» EXERCISE INSTRUCTIONS:
Each record that follows should be repeated exactly, minus any images.

(RECORDS FOR THIS EXERCISE)

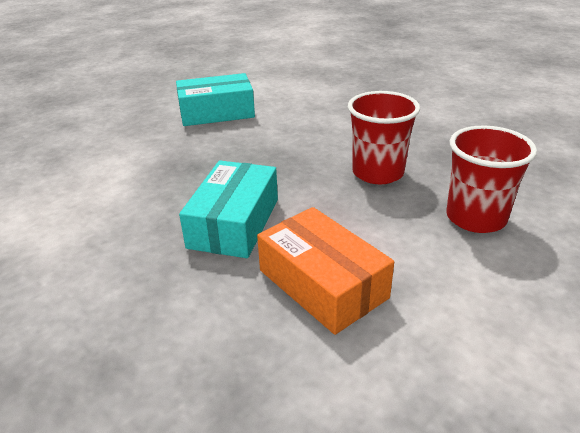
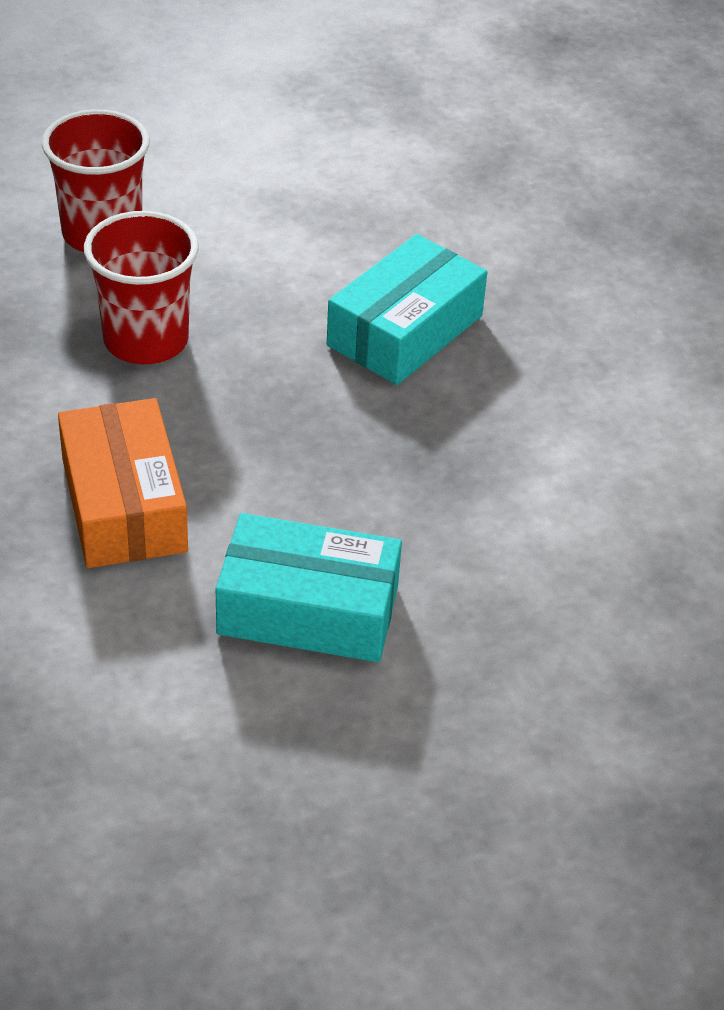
camera: 160 degrees left, 10 degrees up
(322, 284) = (348, 226): orange box -> orange box (123, 504)

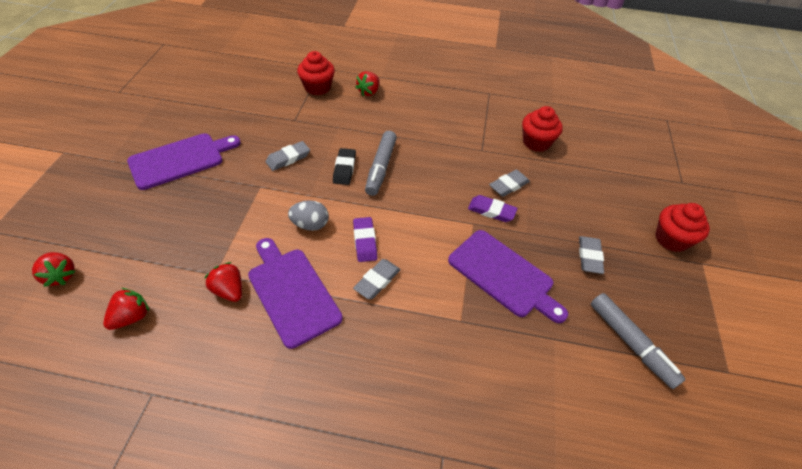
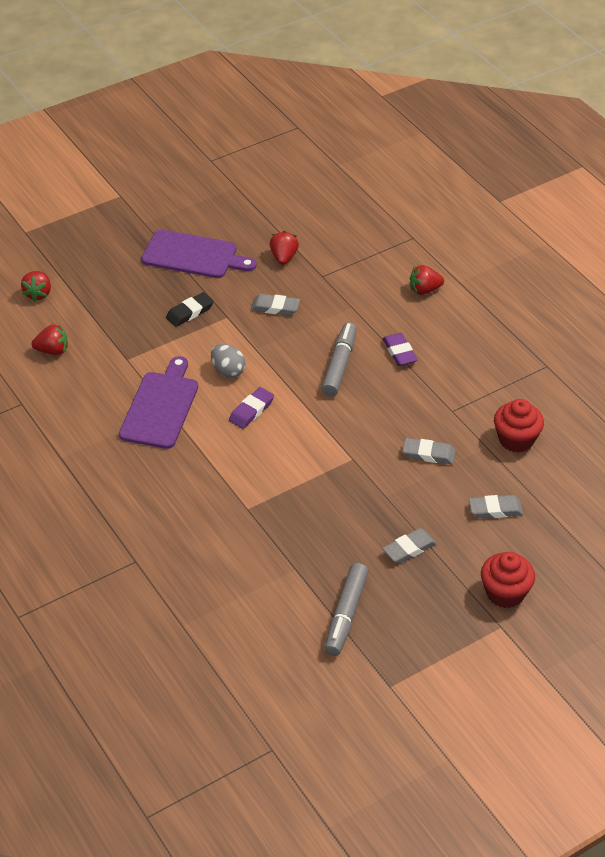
camera: 50 degrees right, 5 degrees down
(229, 290) = (124, 376): red strawberry -> red strawberry (283, 257)
(317, 87) = (382, 256): red cupcake -> none
(344, 169) = (308, 346): black eraser -> black eraser (190, 312)
(377, 281) = (225, 442): grey eraser -> grey eraser (495, 509)
(381, 168) = (339, 365): grey marker -> grey marker turned 135 degrees clockwise
(491, 211) = (382, 461): purple eraser -> purple eraser (399, 352)
(503, 275) = (321, 507): purple cutting board -> none

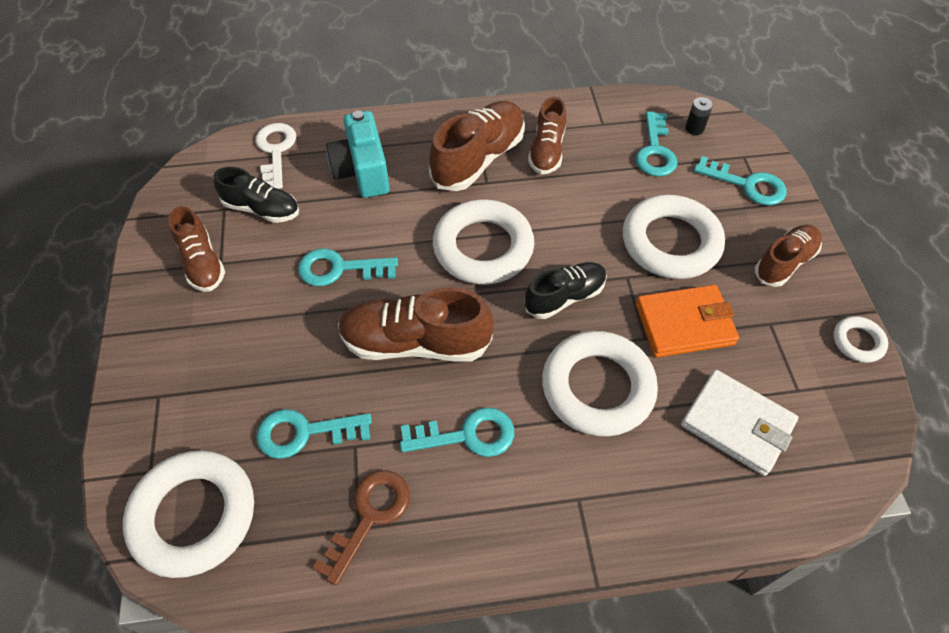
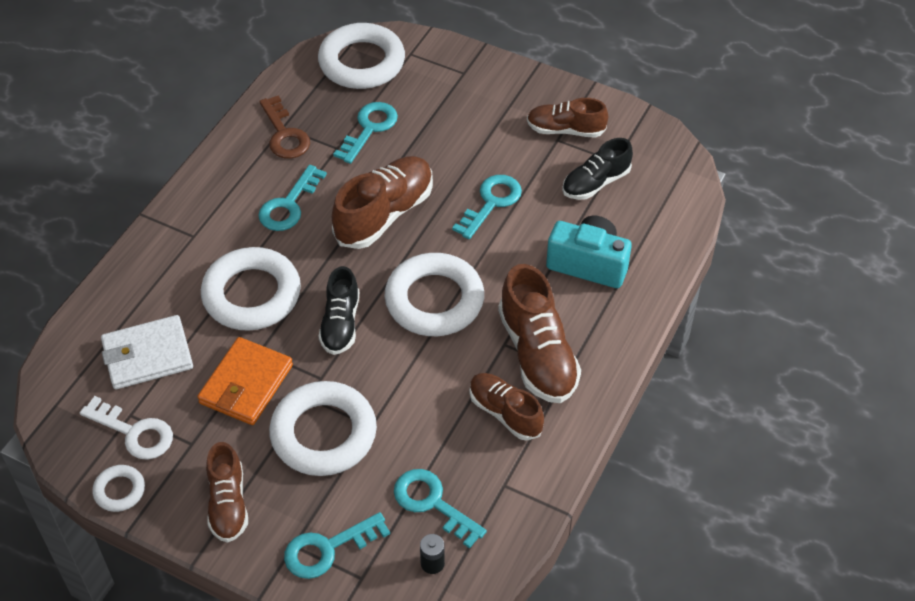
camera: 125 degrees right, 5 degrees down
(275, 151) = (661, 218): white key -> white key (134, 432)

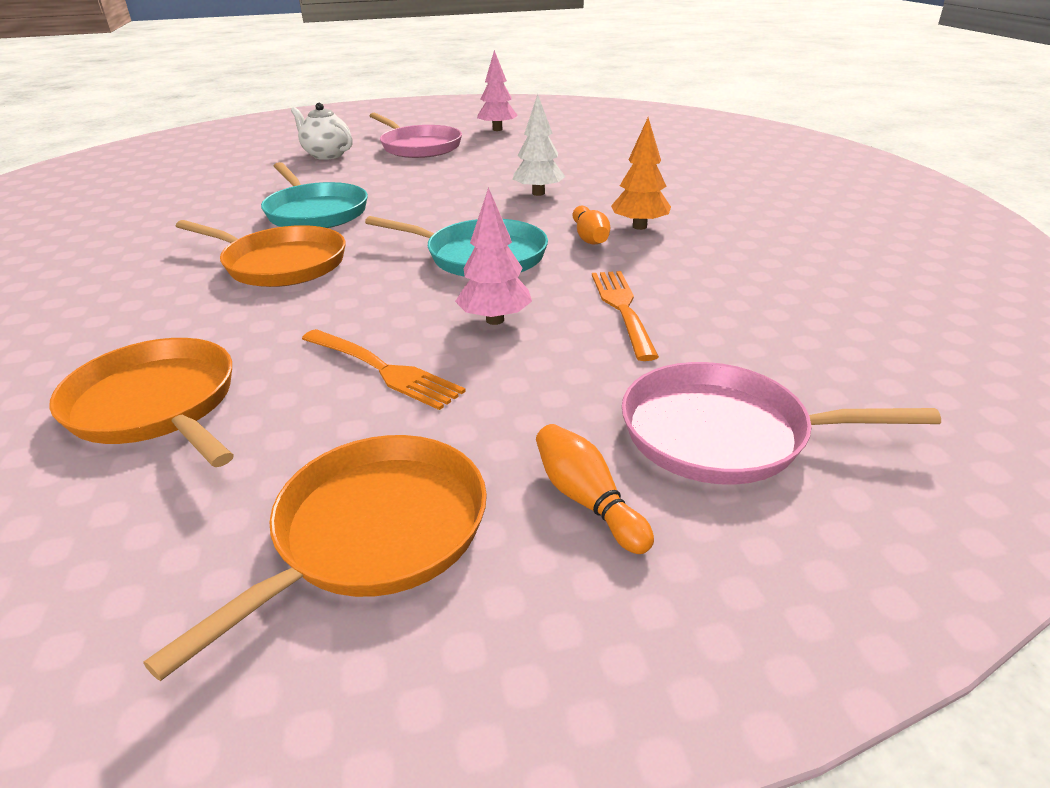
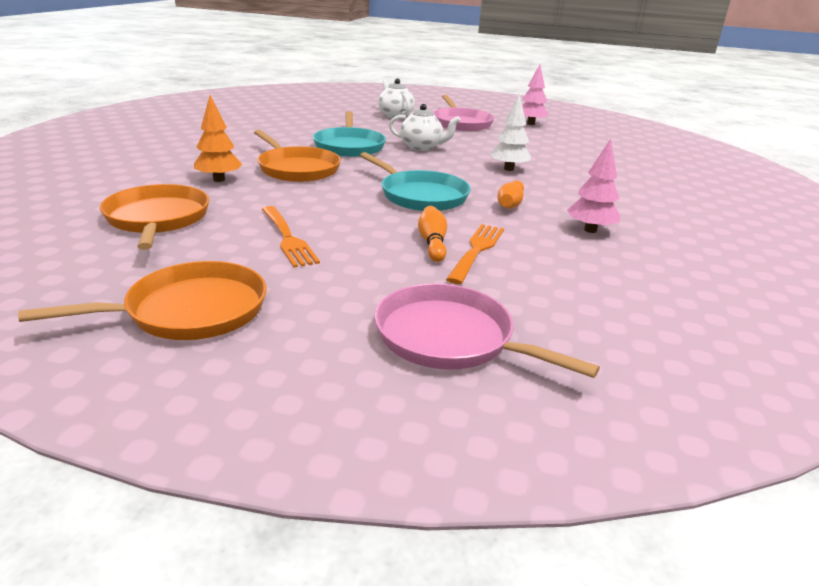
camera: 25 degrees right, 5 degrees down
(408, 190) = (422, 147): none -> white teapot
(495, 320) = (384, 232): pink tree -> pink tree (590, 230)
(587, 500) = (319, 339): orange bowling pin -> orange bowling pin (432, 243)
(639, 226) = (557, 206): orange tree -> orange tree (219, 180)

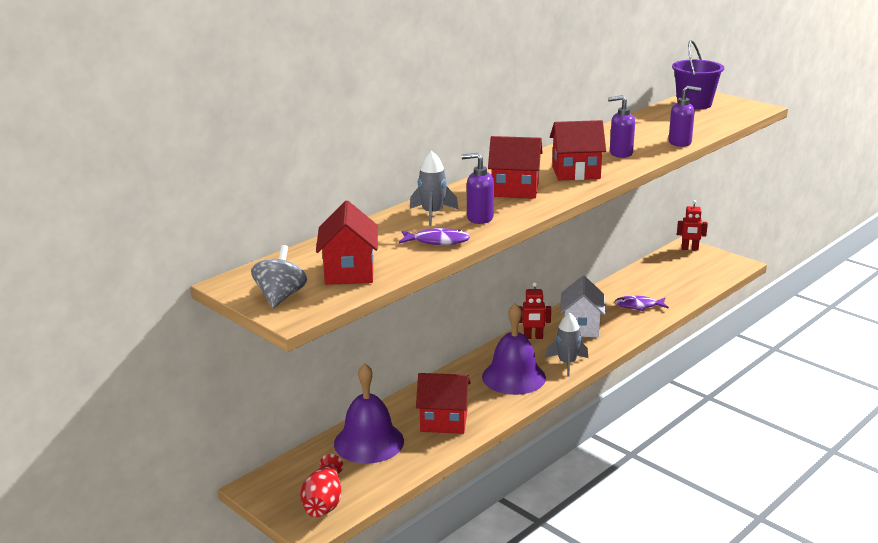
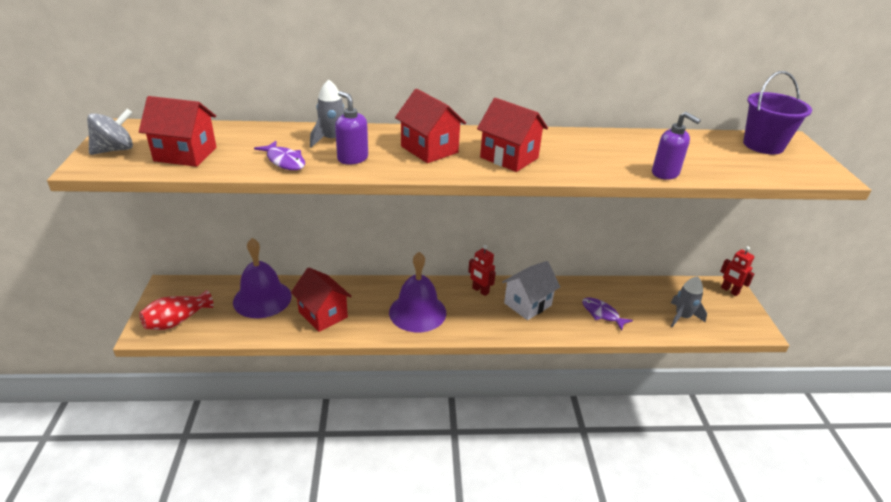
camera: 40 degrees right, 10 degrees up
(349, 272) = (185, 154): red house -> red house turned 60 degrees clockwise
(567, 363) = (470, 326): grey rocket -> grey rocket (682, 317)
(620, 153) = (586, 159): purple soap dispenser -> none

(End RECORDS FOR THIS EXERCISE)

» ANSWER FOR THIS EXERCISE:
camera: 160 degrees left, 10 degrees up
(322, 284) = (348, 226): orange box -> orange box (123, 504)

camera: 50 degrees right, 5 degrees down
(229, 290) = (124, 376): red strawberry -> red strawberry (283, 257)
(317, 87) = (382, 256): red cupcake -> none
(344, 169) = (308, 346): black eraser -> black eraser (190, 312)
(377, 281) = (225, 442): grey eraser -> grey eraser (495, 509)
(381, 168) = (339, 365): grey marker -> grey marker turned 135 degrees clockwise
(491, 211) = (382, 461): purple eraser -> purple eraser (399, 352)
(503, 275) = (321, 507): purple cutting board -> none

camera: 125 degrees right, 5 degrees down
(275, 151) = (661, 218): white key -> white key (134, 432)

camera: 25 degrees right, 5 degrees down
(408, 190) = (422, 147): none -> white teapot
(495, 320) = (384, 232): pink tree -> pink tree (590, 230)
(587, 500) = (319, 339): orange bowling pin -> orange bowling pin (432, 243)
(639, 226) = (557, 206): orange tree -> orange tree (219, 180)

camera: 40 degrees right, 10 degrees up
(349, 272) = (185, 154): red house -> red house turned 60 degrees clockwise
(567, 363) = (470, 326): grey rocket -> grey rocket (682, 317)
(620, 153) = (586, 159): purple soap dispenser -> none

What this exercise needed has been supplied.